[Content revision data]
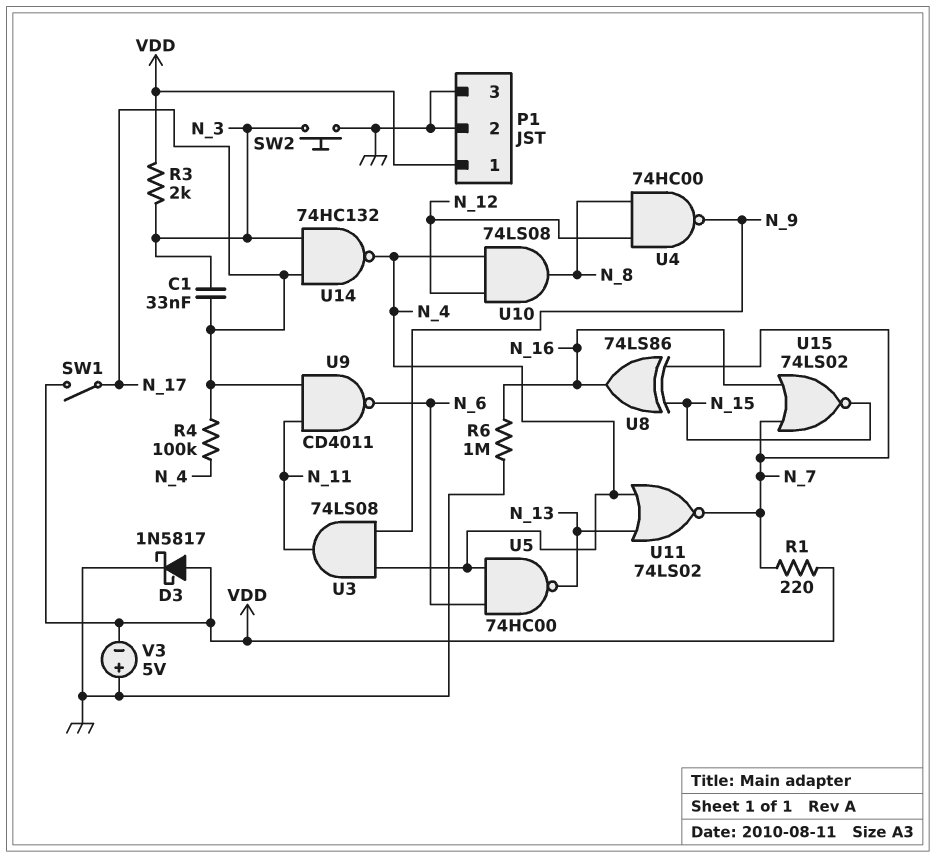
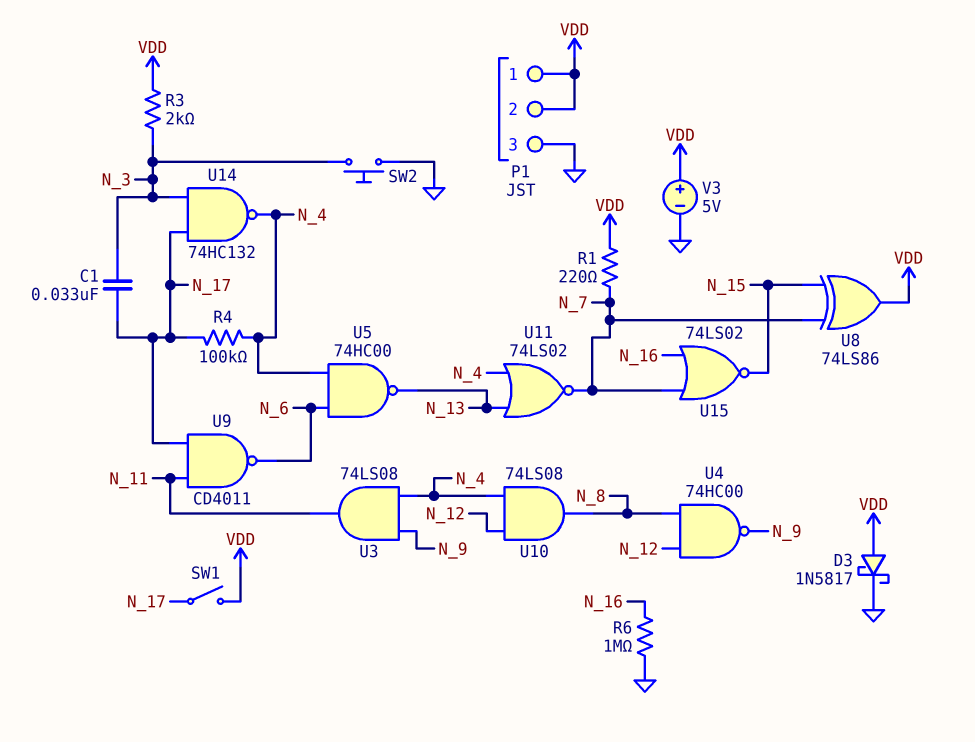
P1 pin 2: GND -> VDD
U8: XOR 74LS86 (in N_7, in N_15, out N_16) -> XOR 74LS86 (in N_7, in N_15, out VDD)
V3: 5V (plus GND, minus VDD) -> 5V (plus VDD, minus GND)

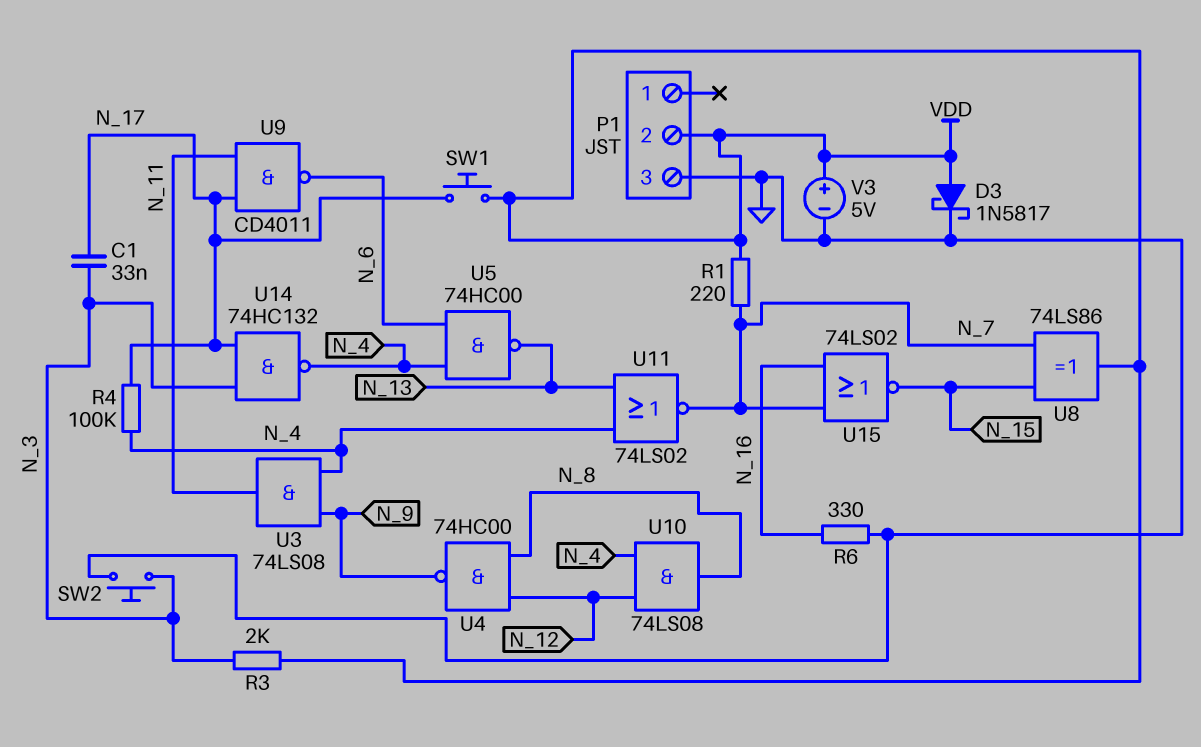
P1 pin 1: VDD -> none
R6: 1M (GND, N_16) -> 330 (GND, N_16)
SW1: switch (N_17, VDD) -> button (N_17, VDD)

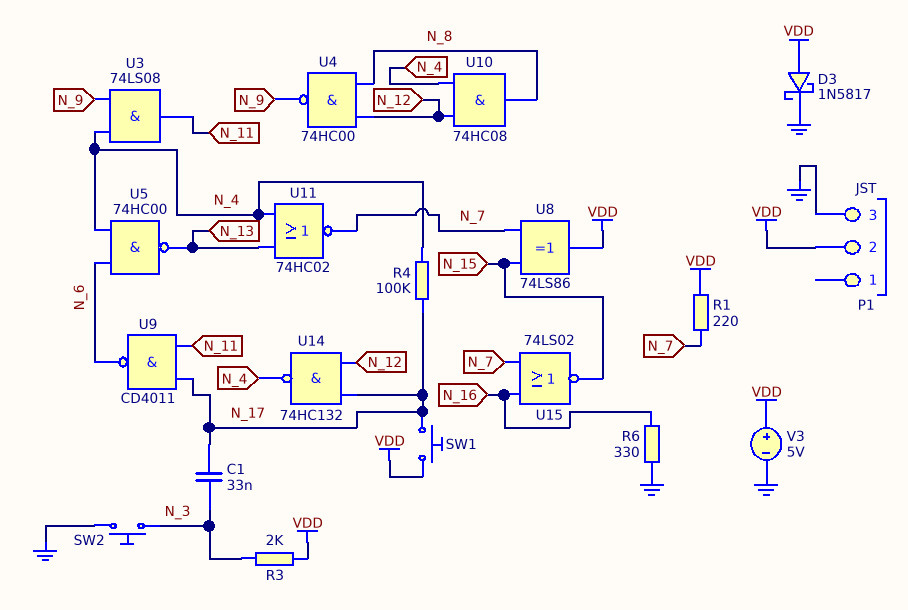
U10: AND 74LS08 (in N_4, in N_12, out N_8) -> AND 74HC08 (in N_4, in N_12, out N_8)
U11: NOR 74LS02 (in N_4, in N_13, out N_7) -> NOR 74HC02 (in N_4, in N_13, out N_7)
U14: NAND 74HC132 (in N_3, in N_17, out N_4) -> NAND 74HC132 (in N_12, in N_17, out N_4)

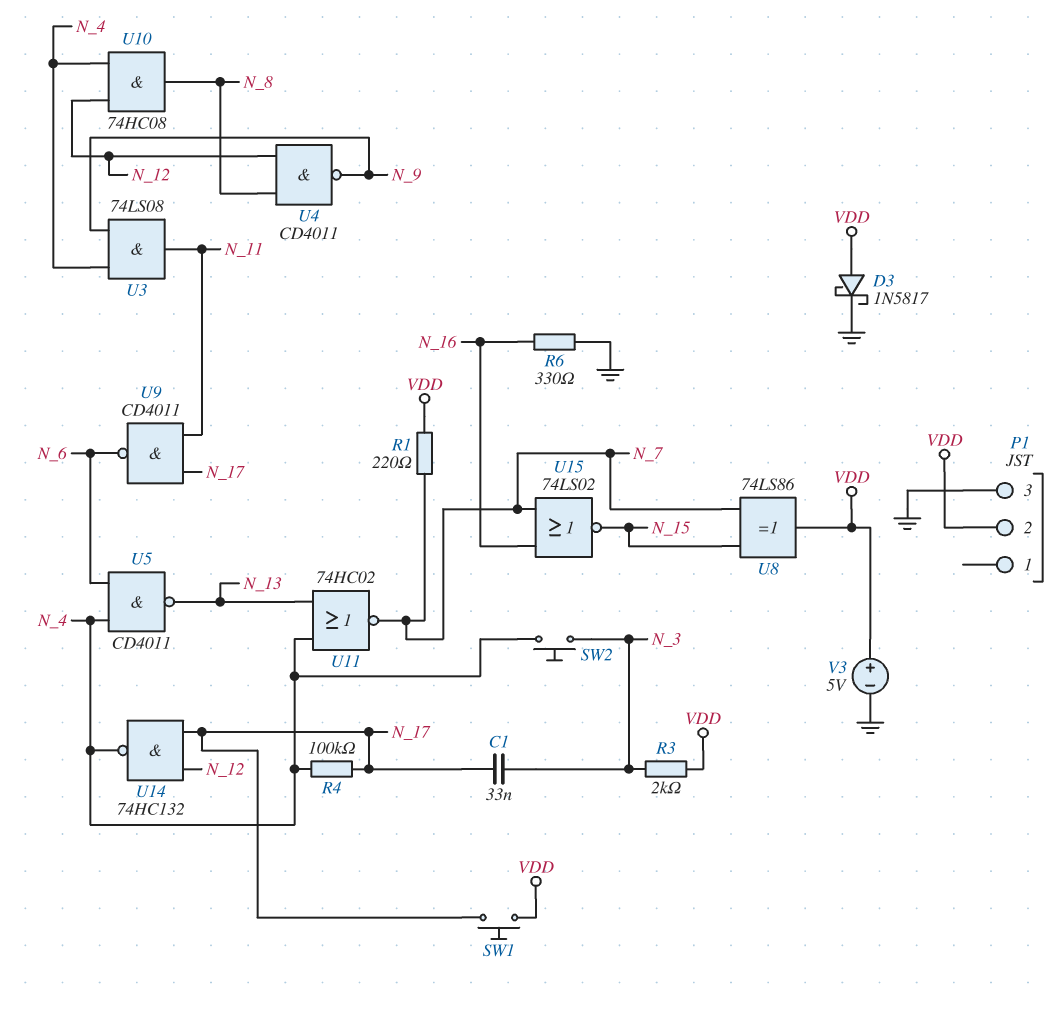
SW2: button (GND, N_3) -> button (N_3, N_4)
U4: NAND 74HC00 (in N_8, in N_12, out N_9) -> NAND CD4011 (in N_8, in N_12, out N_9)
U5: NAND 74HC00 (in N_4, in N_6, out N_13) -> NAND CD4011 (in N_4, in N_6, out N_13)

Your objective: Exactly the lines from the one with "U10: AND 74LS08" through the end of the entries above must be written out, and no pictures may be included.

Problem solution:
U10: AND 74LS08 (in N_4, in N_12, out N_8) -> AND 74HC08 (in N_4, in N_12, out N_8)
U11: NOR 74LS02 (in N_4, in N_13, out N_7) -> NOR 74HC02 (in N_4, in N_13, out N_7)
U14: NAND 74HC132 (in N_3, in N_17, out N_4) -> NAND 74HC132 (in N_12, in N_17, out N_4)

SW2: button (GND, N_3) -> button (N_3, N_4)
U4: NAND 74HC00 (in N_8, in N_12, out N_9) -> NAND CD4011 (in N_8, in N_12, out N_9)
U5: NAND 74HC00 (in N_4, in N_6, out N_13) -> NAND CD4011 (in N_4, in N_6, out N_13)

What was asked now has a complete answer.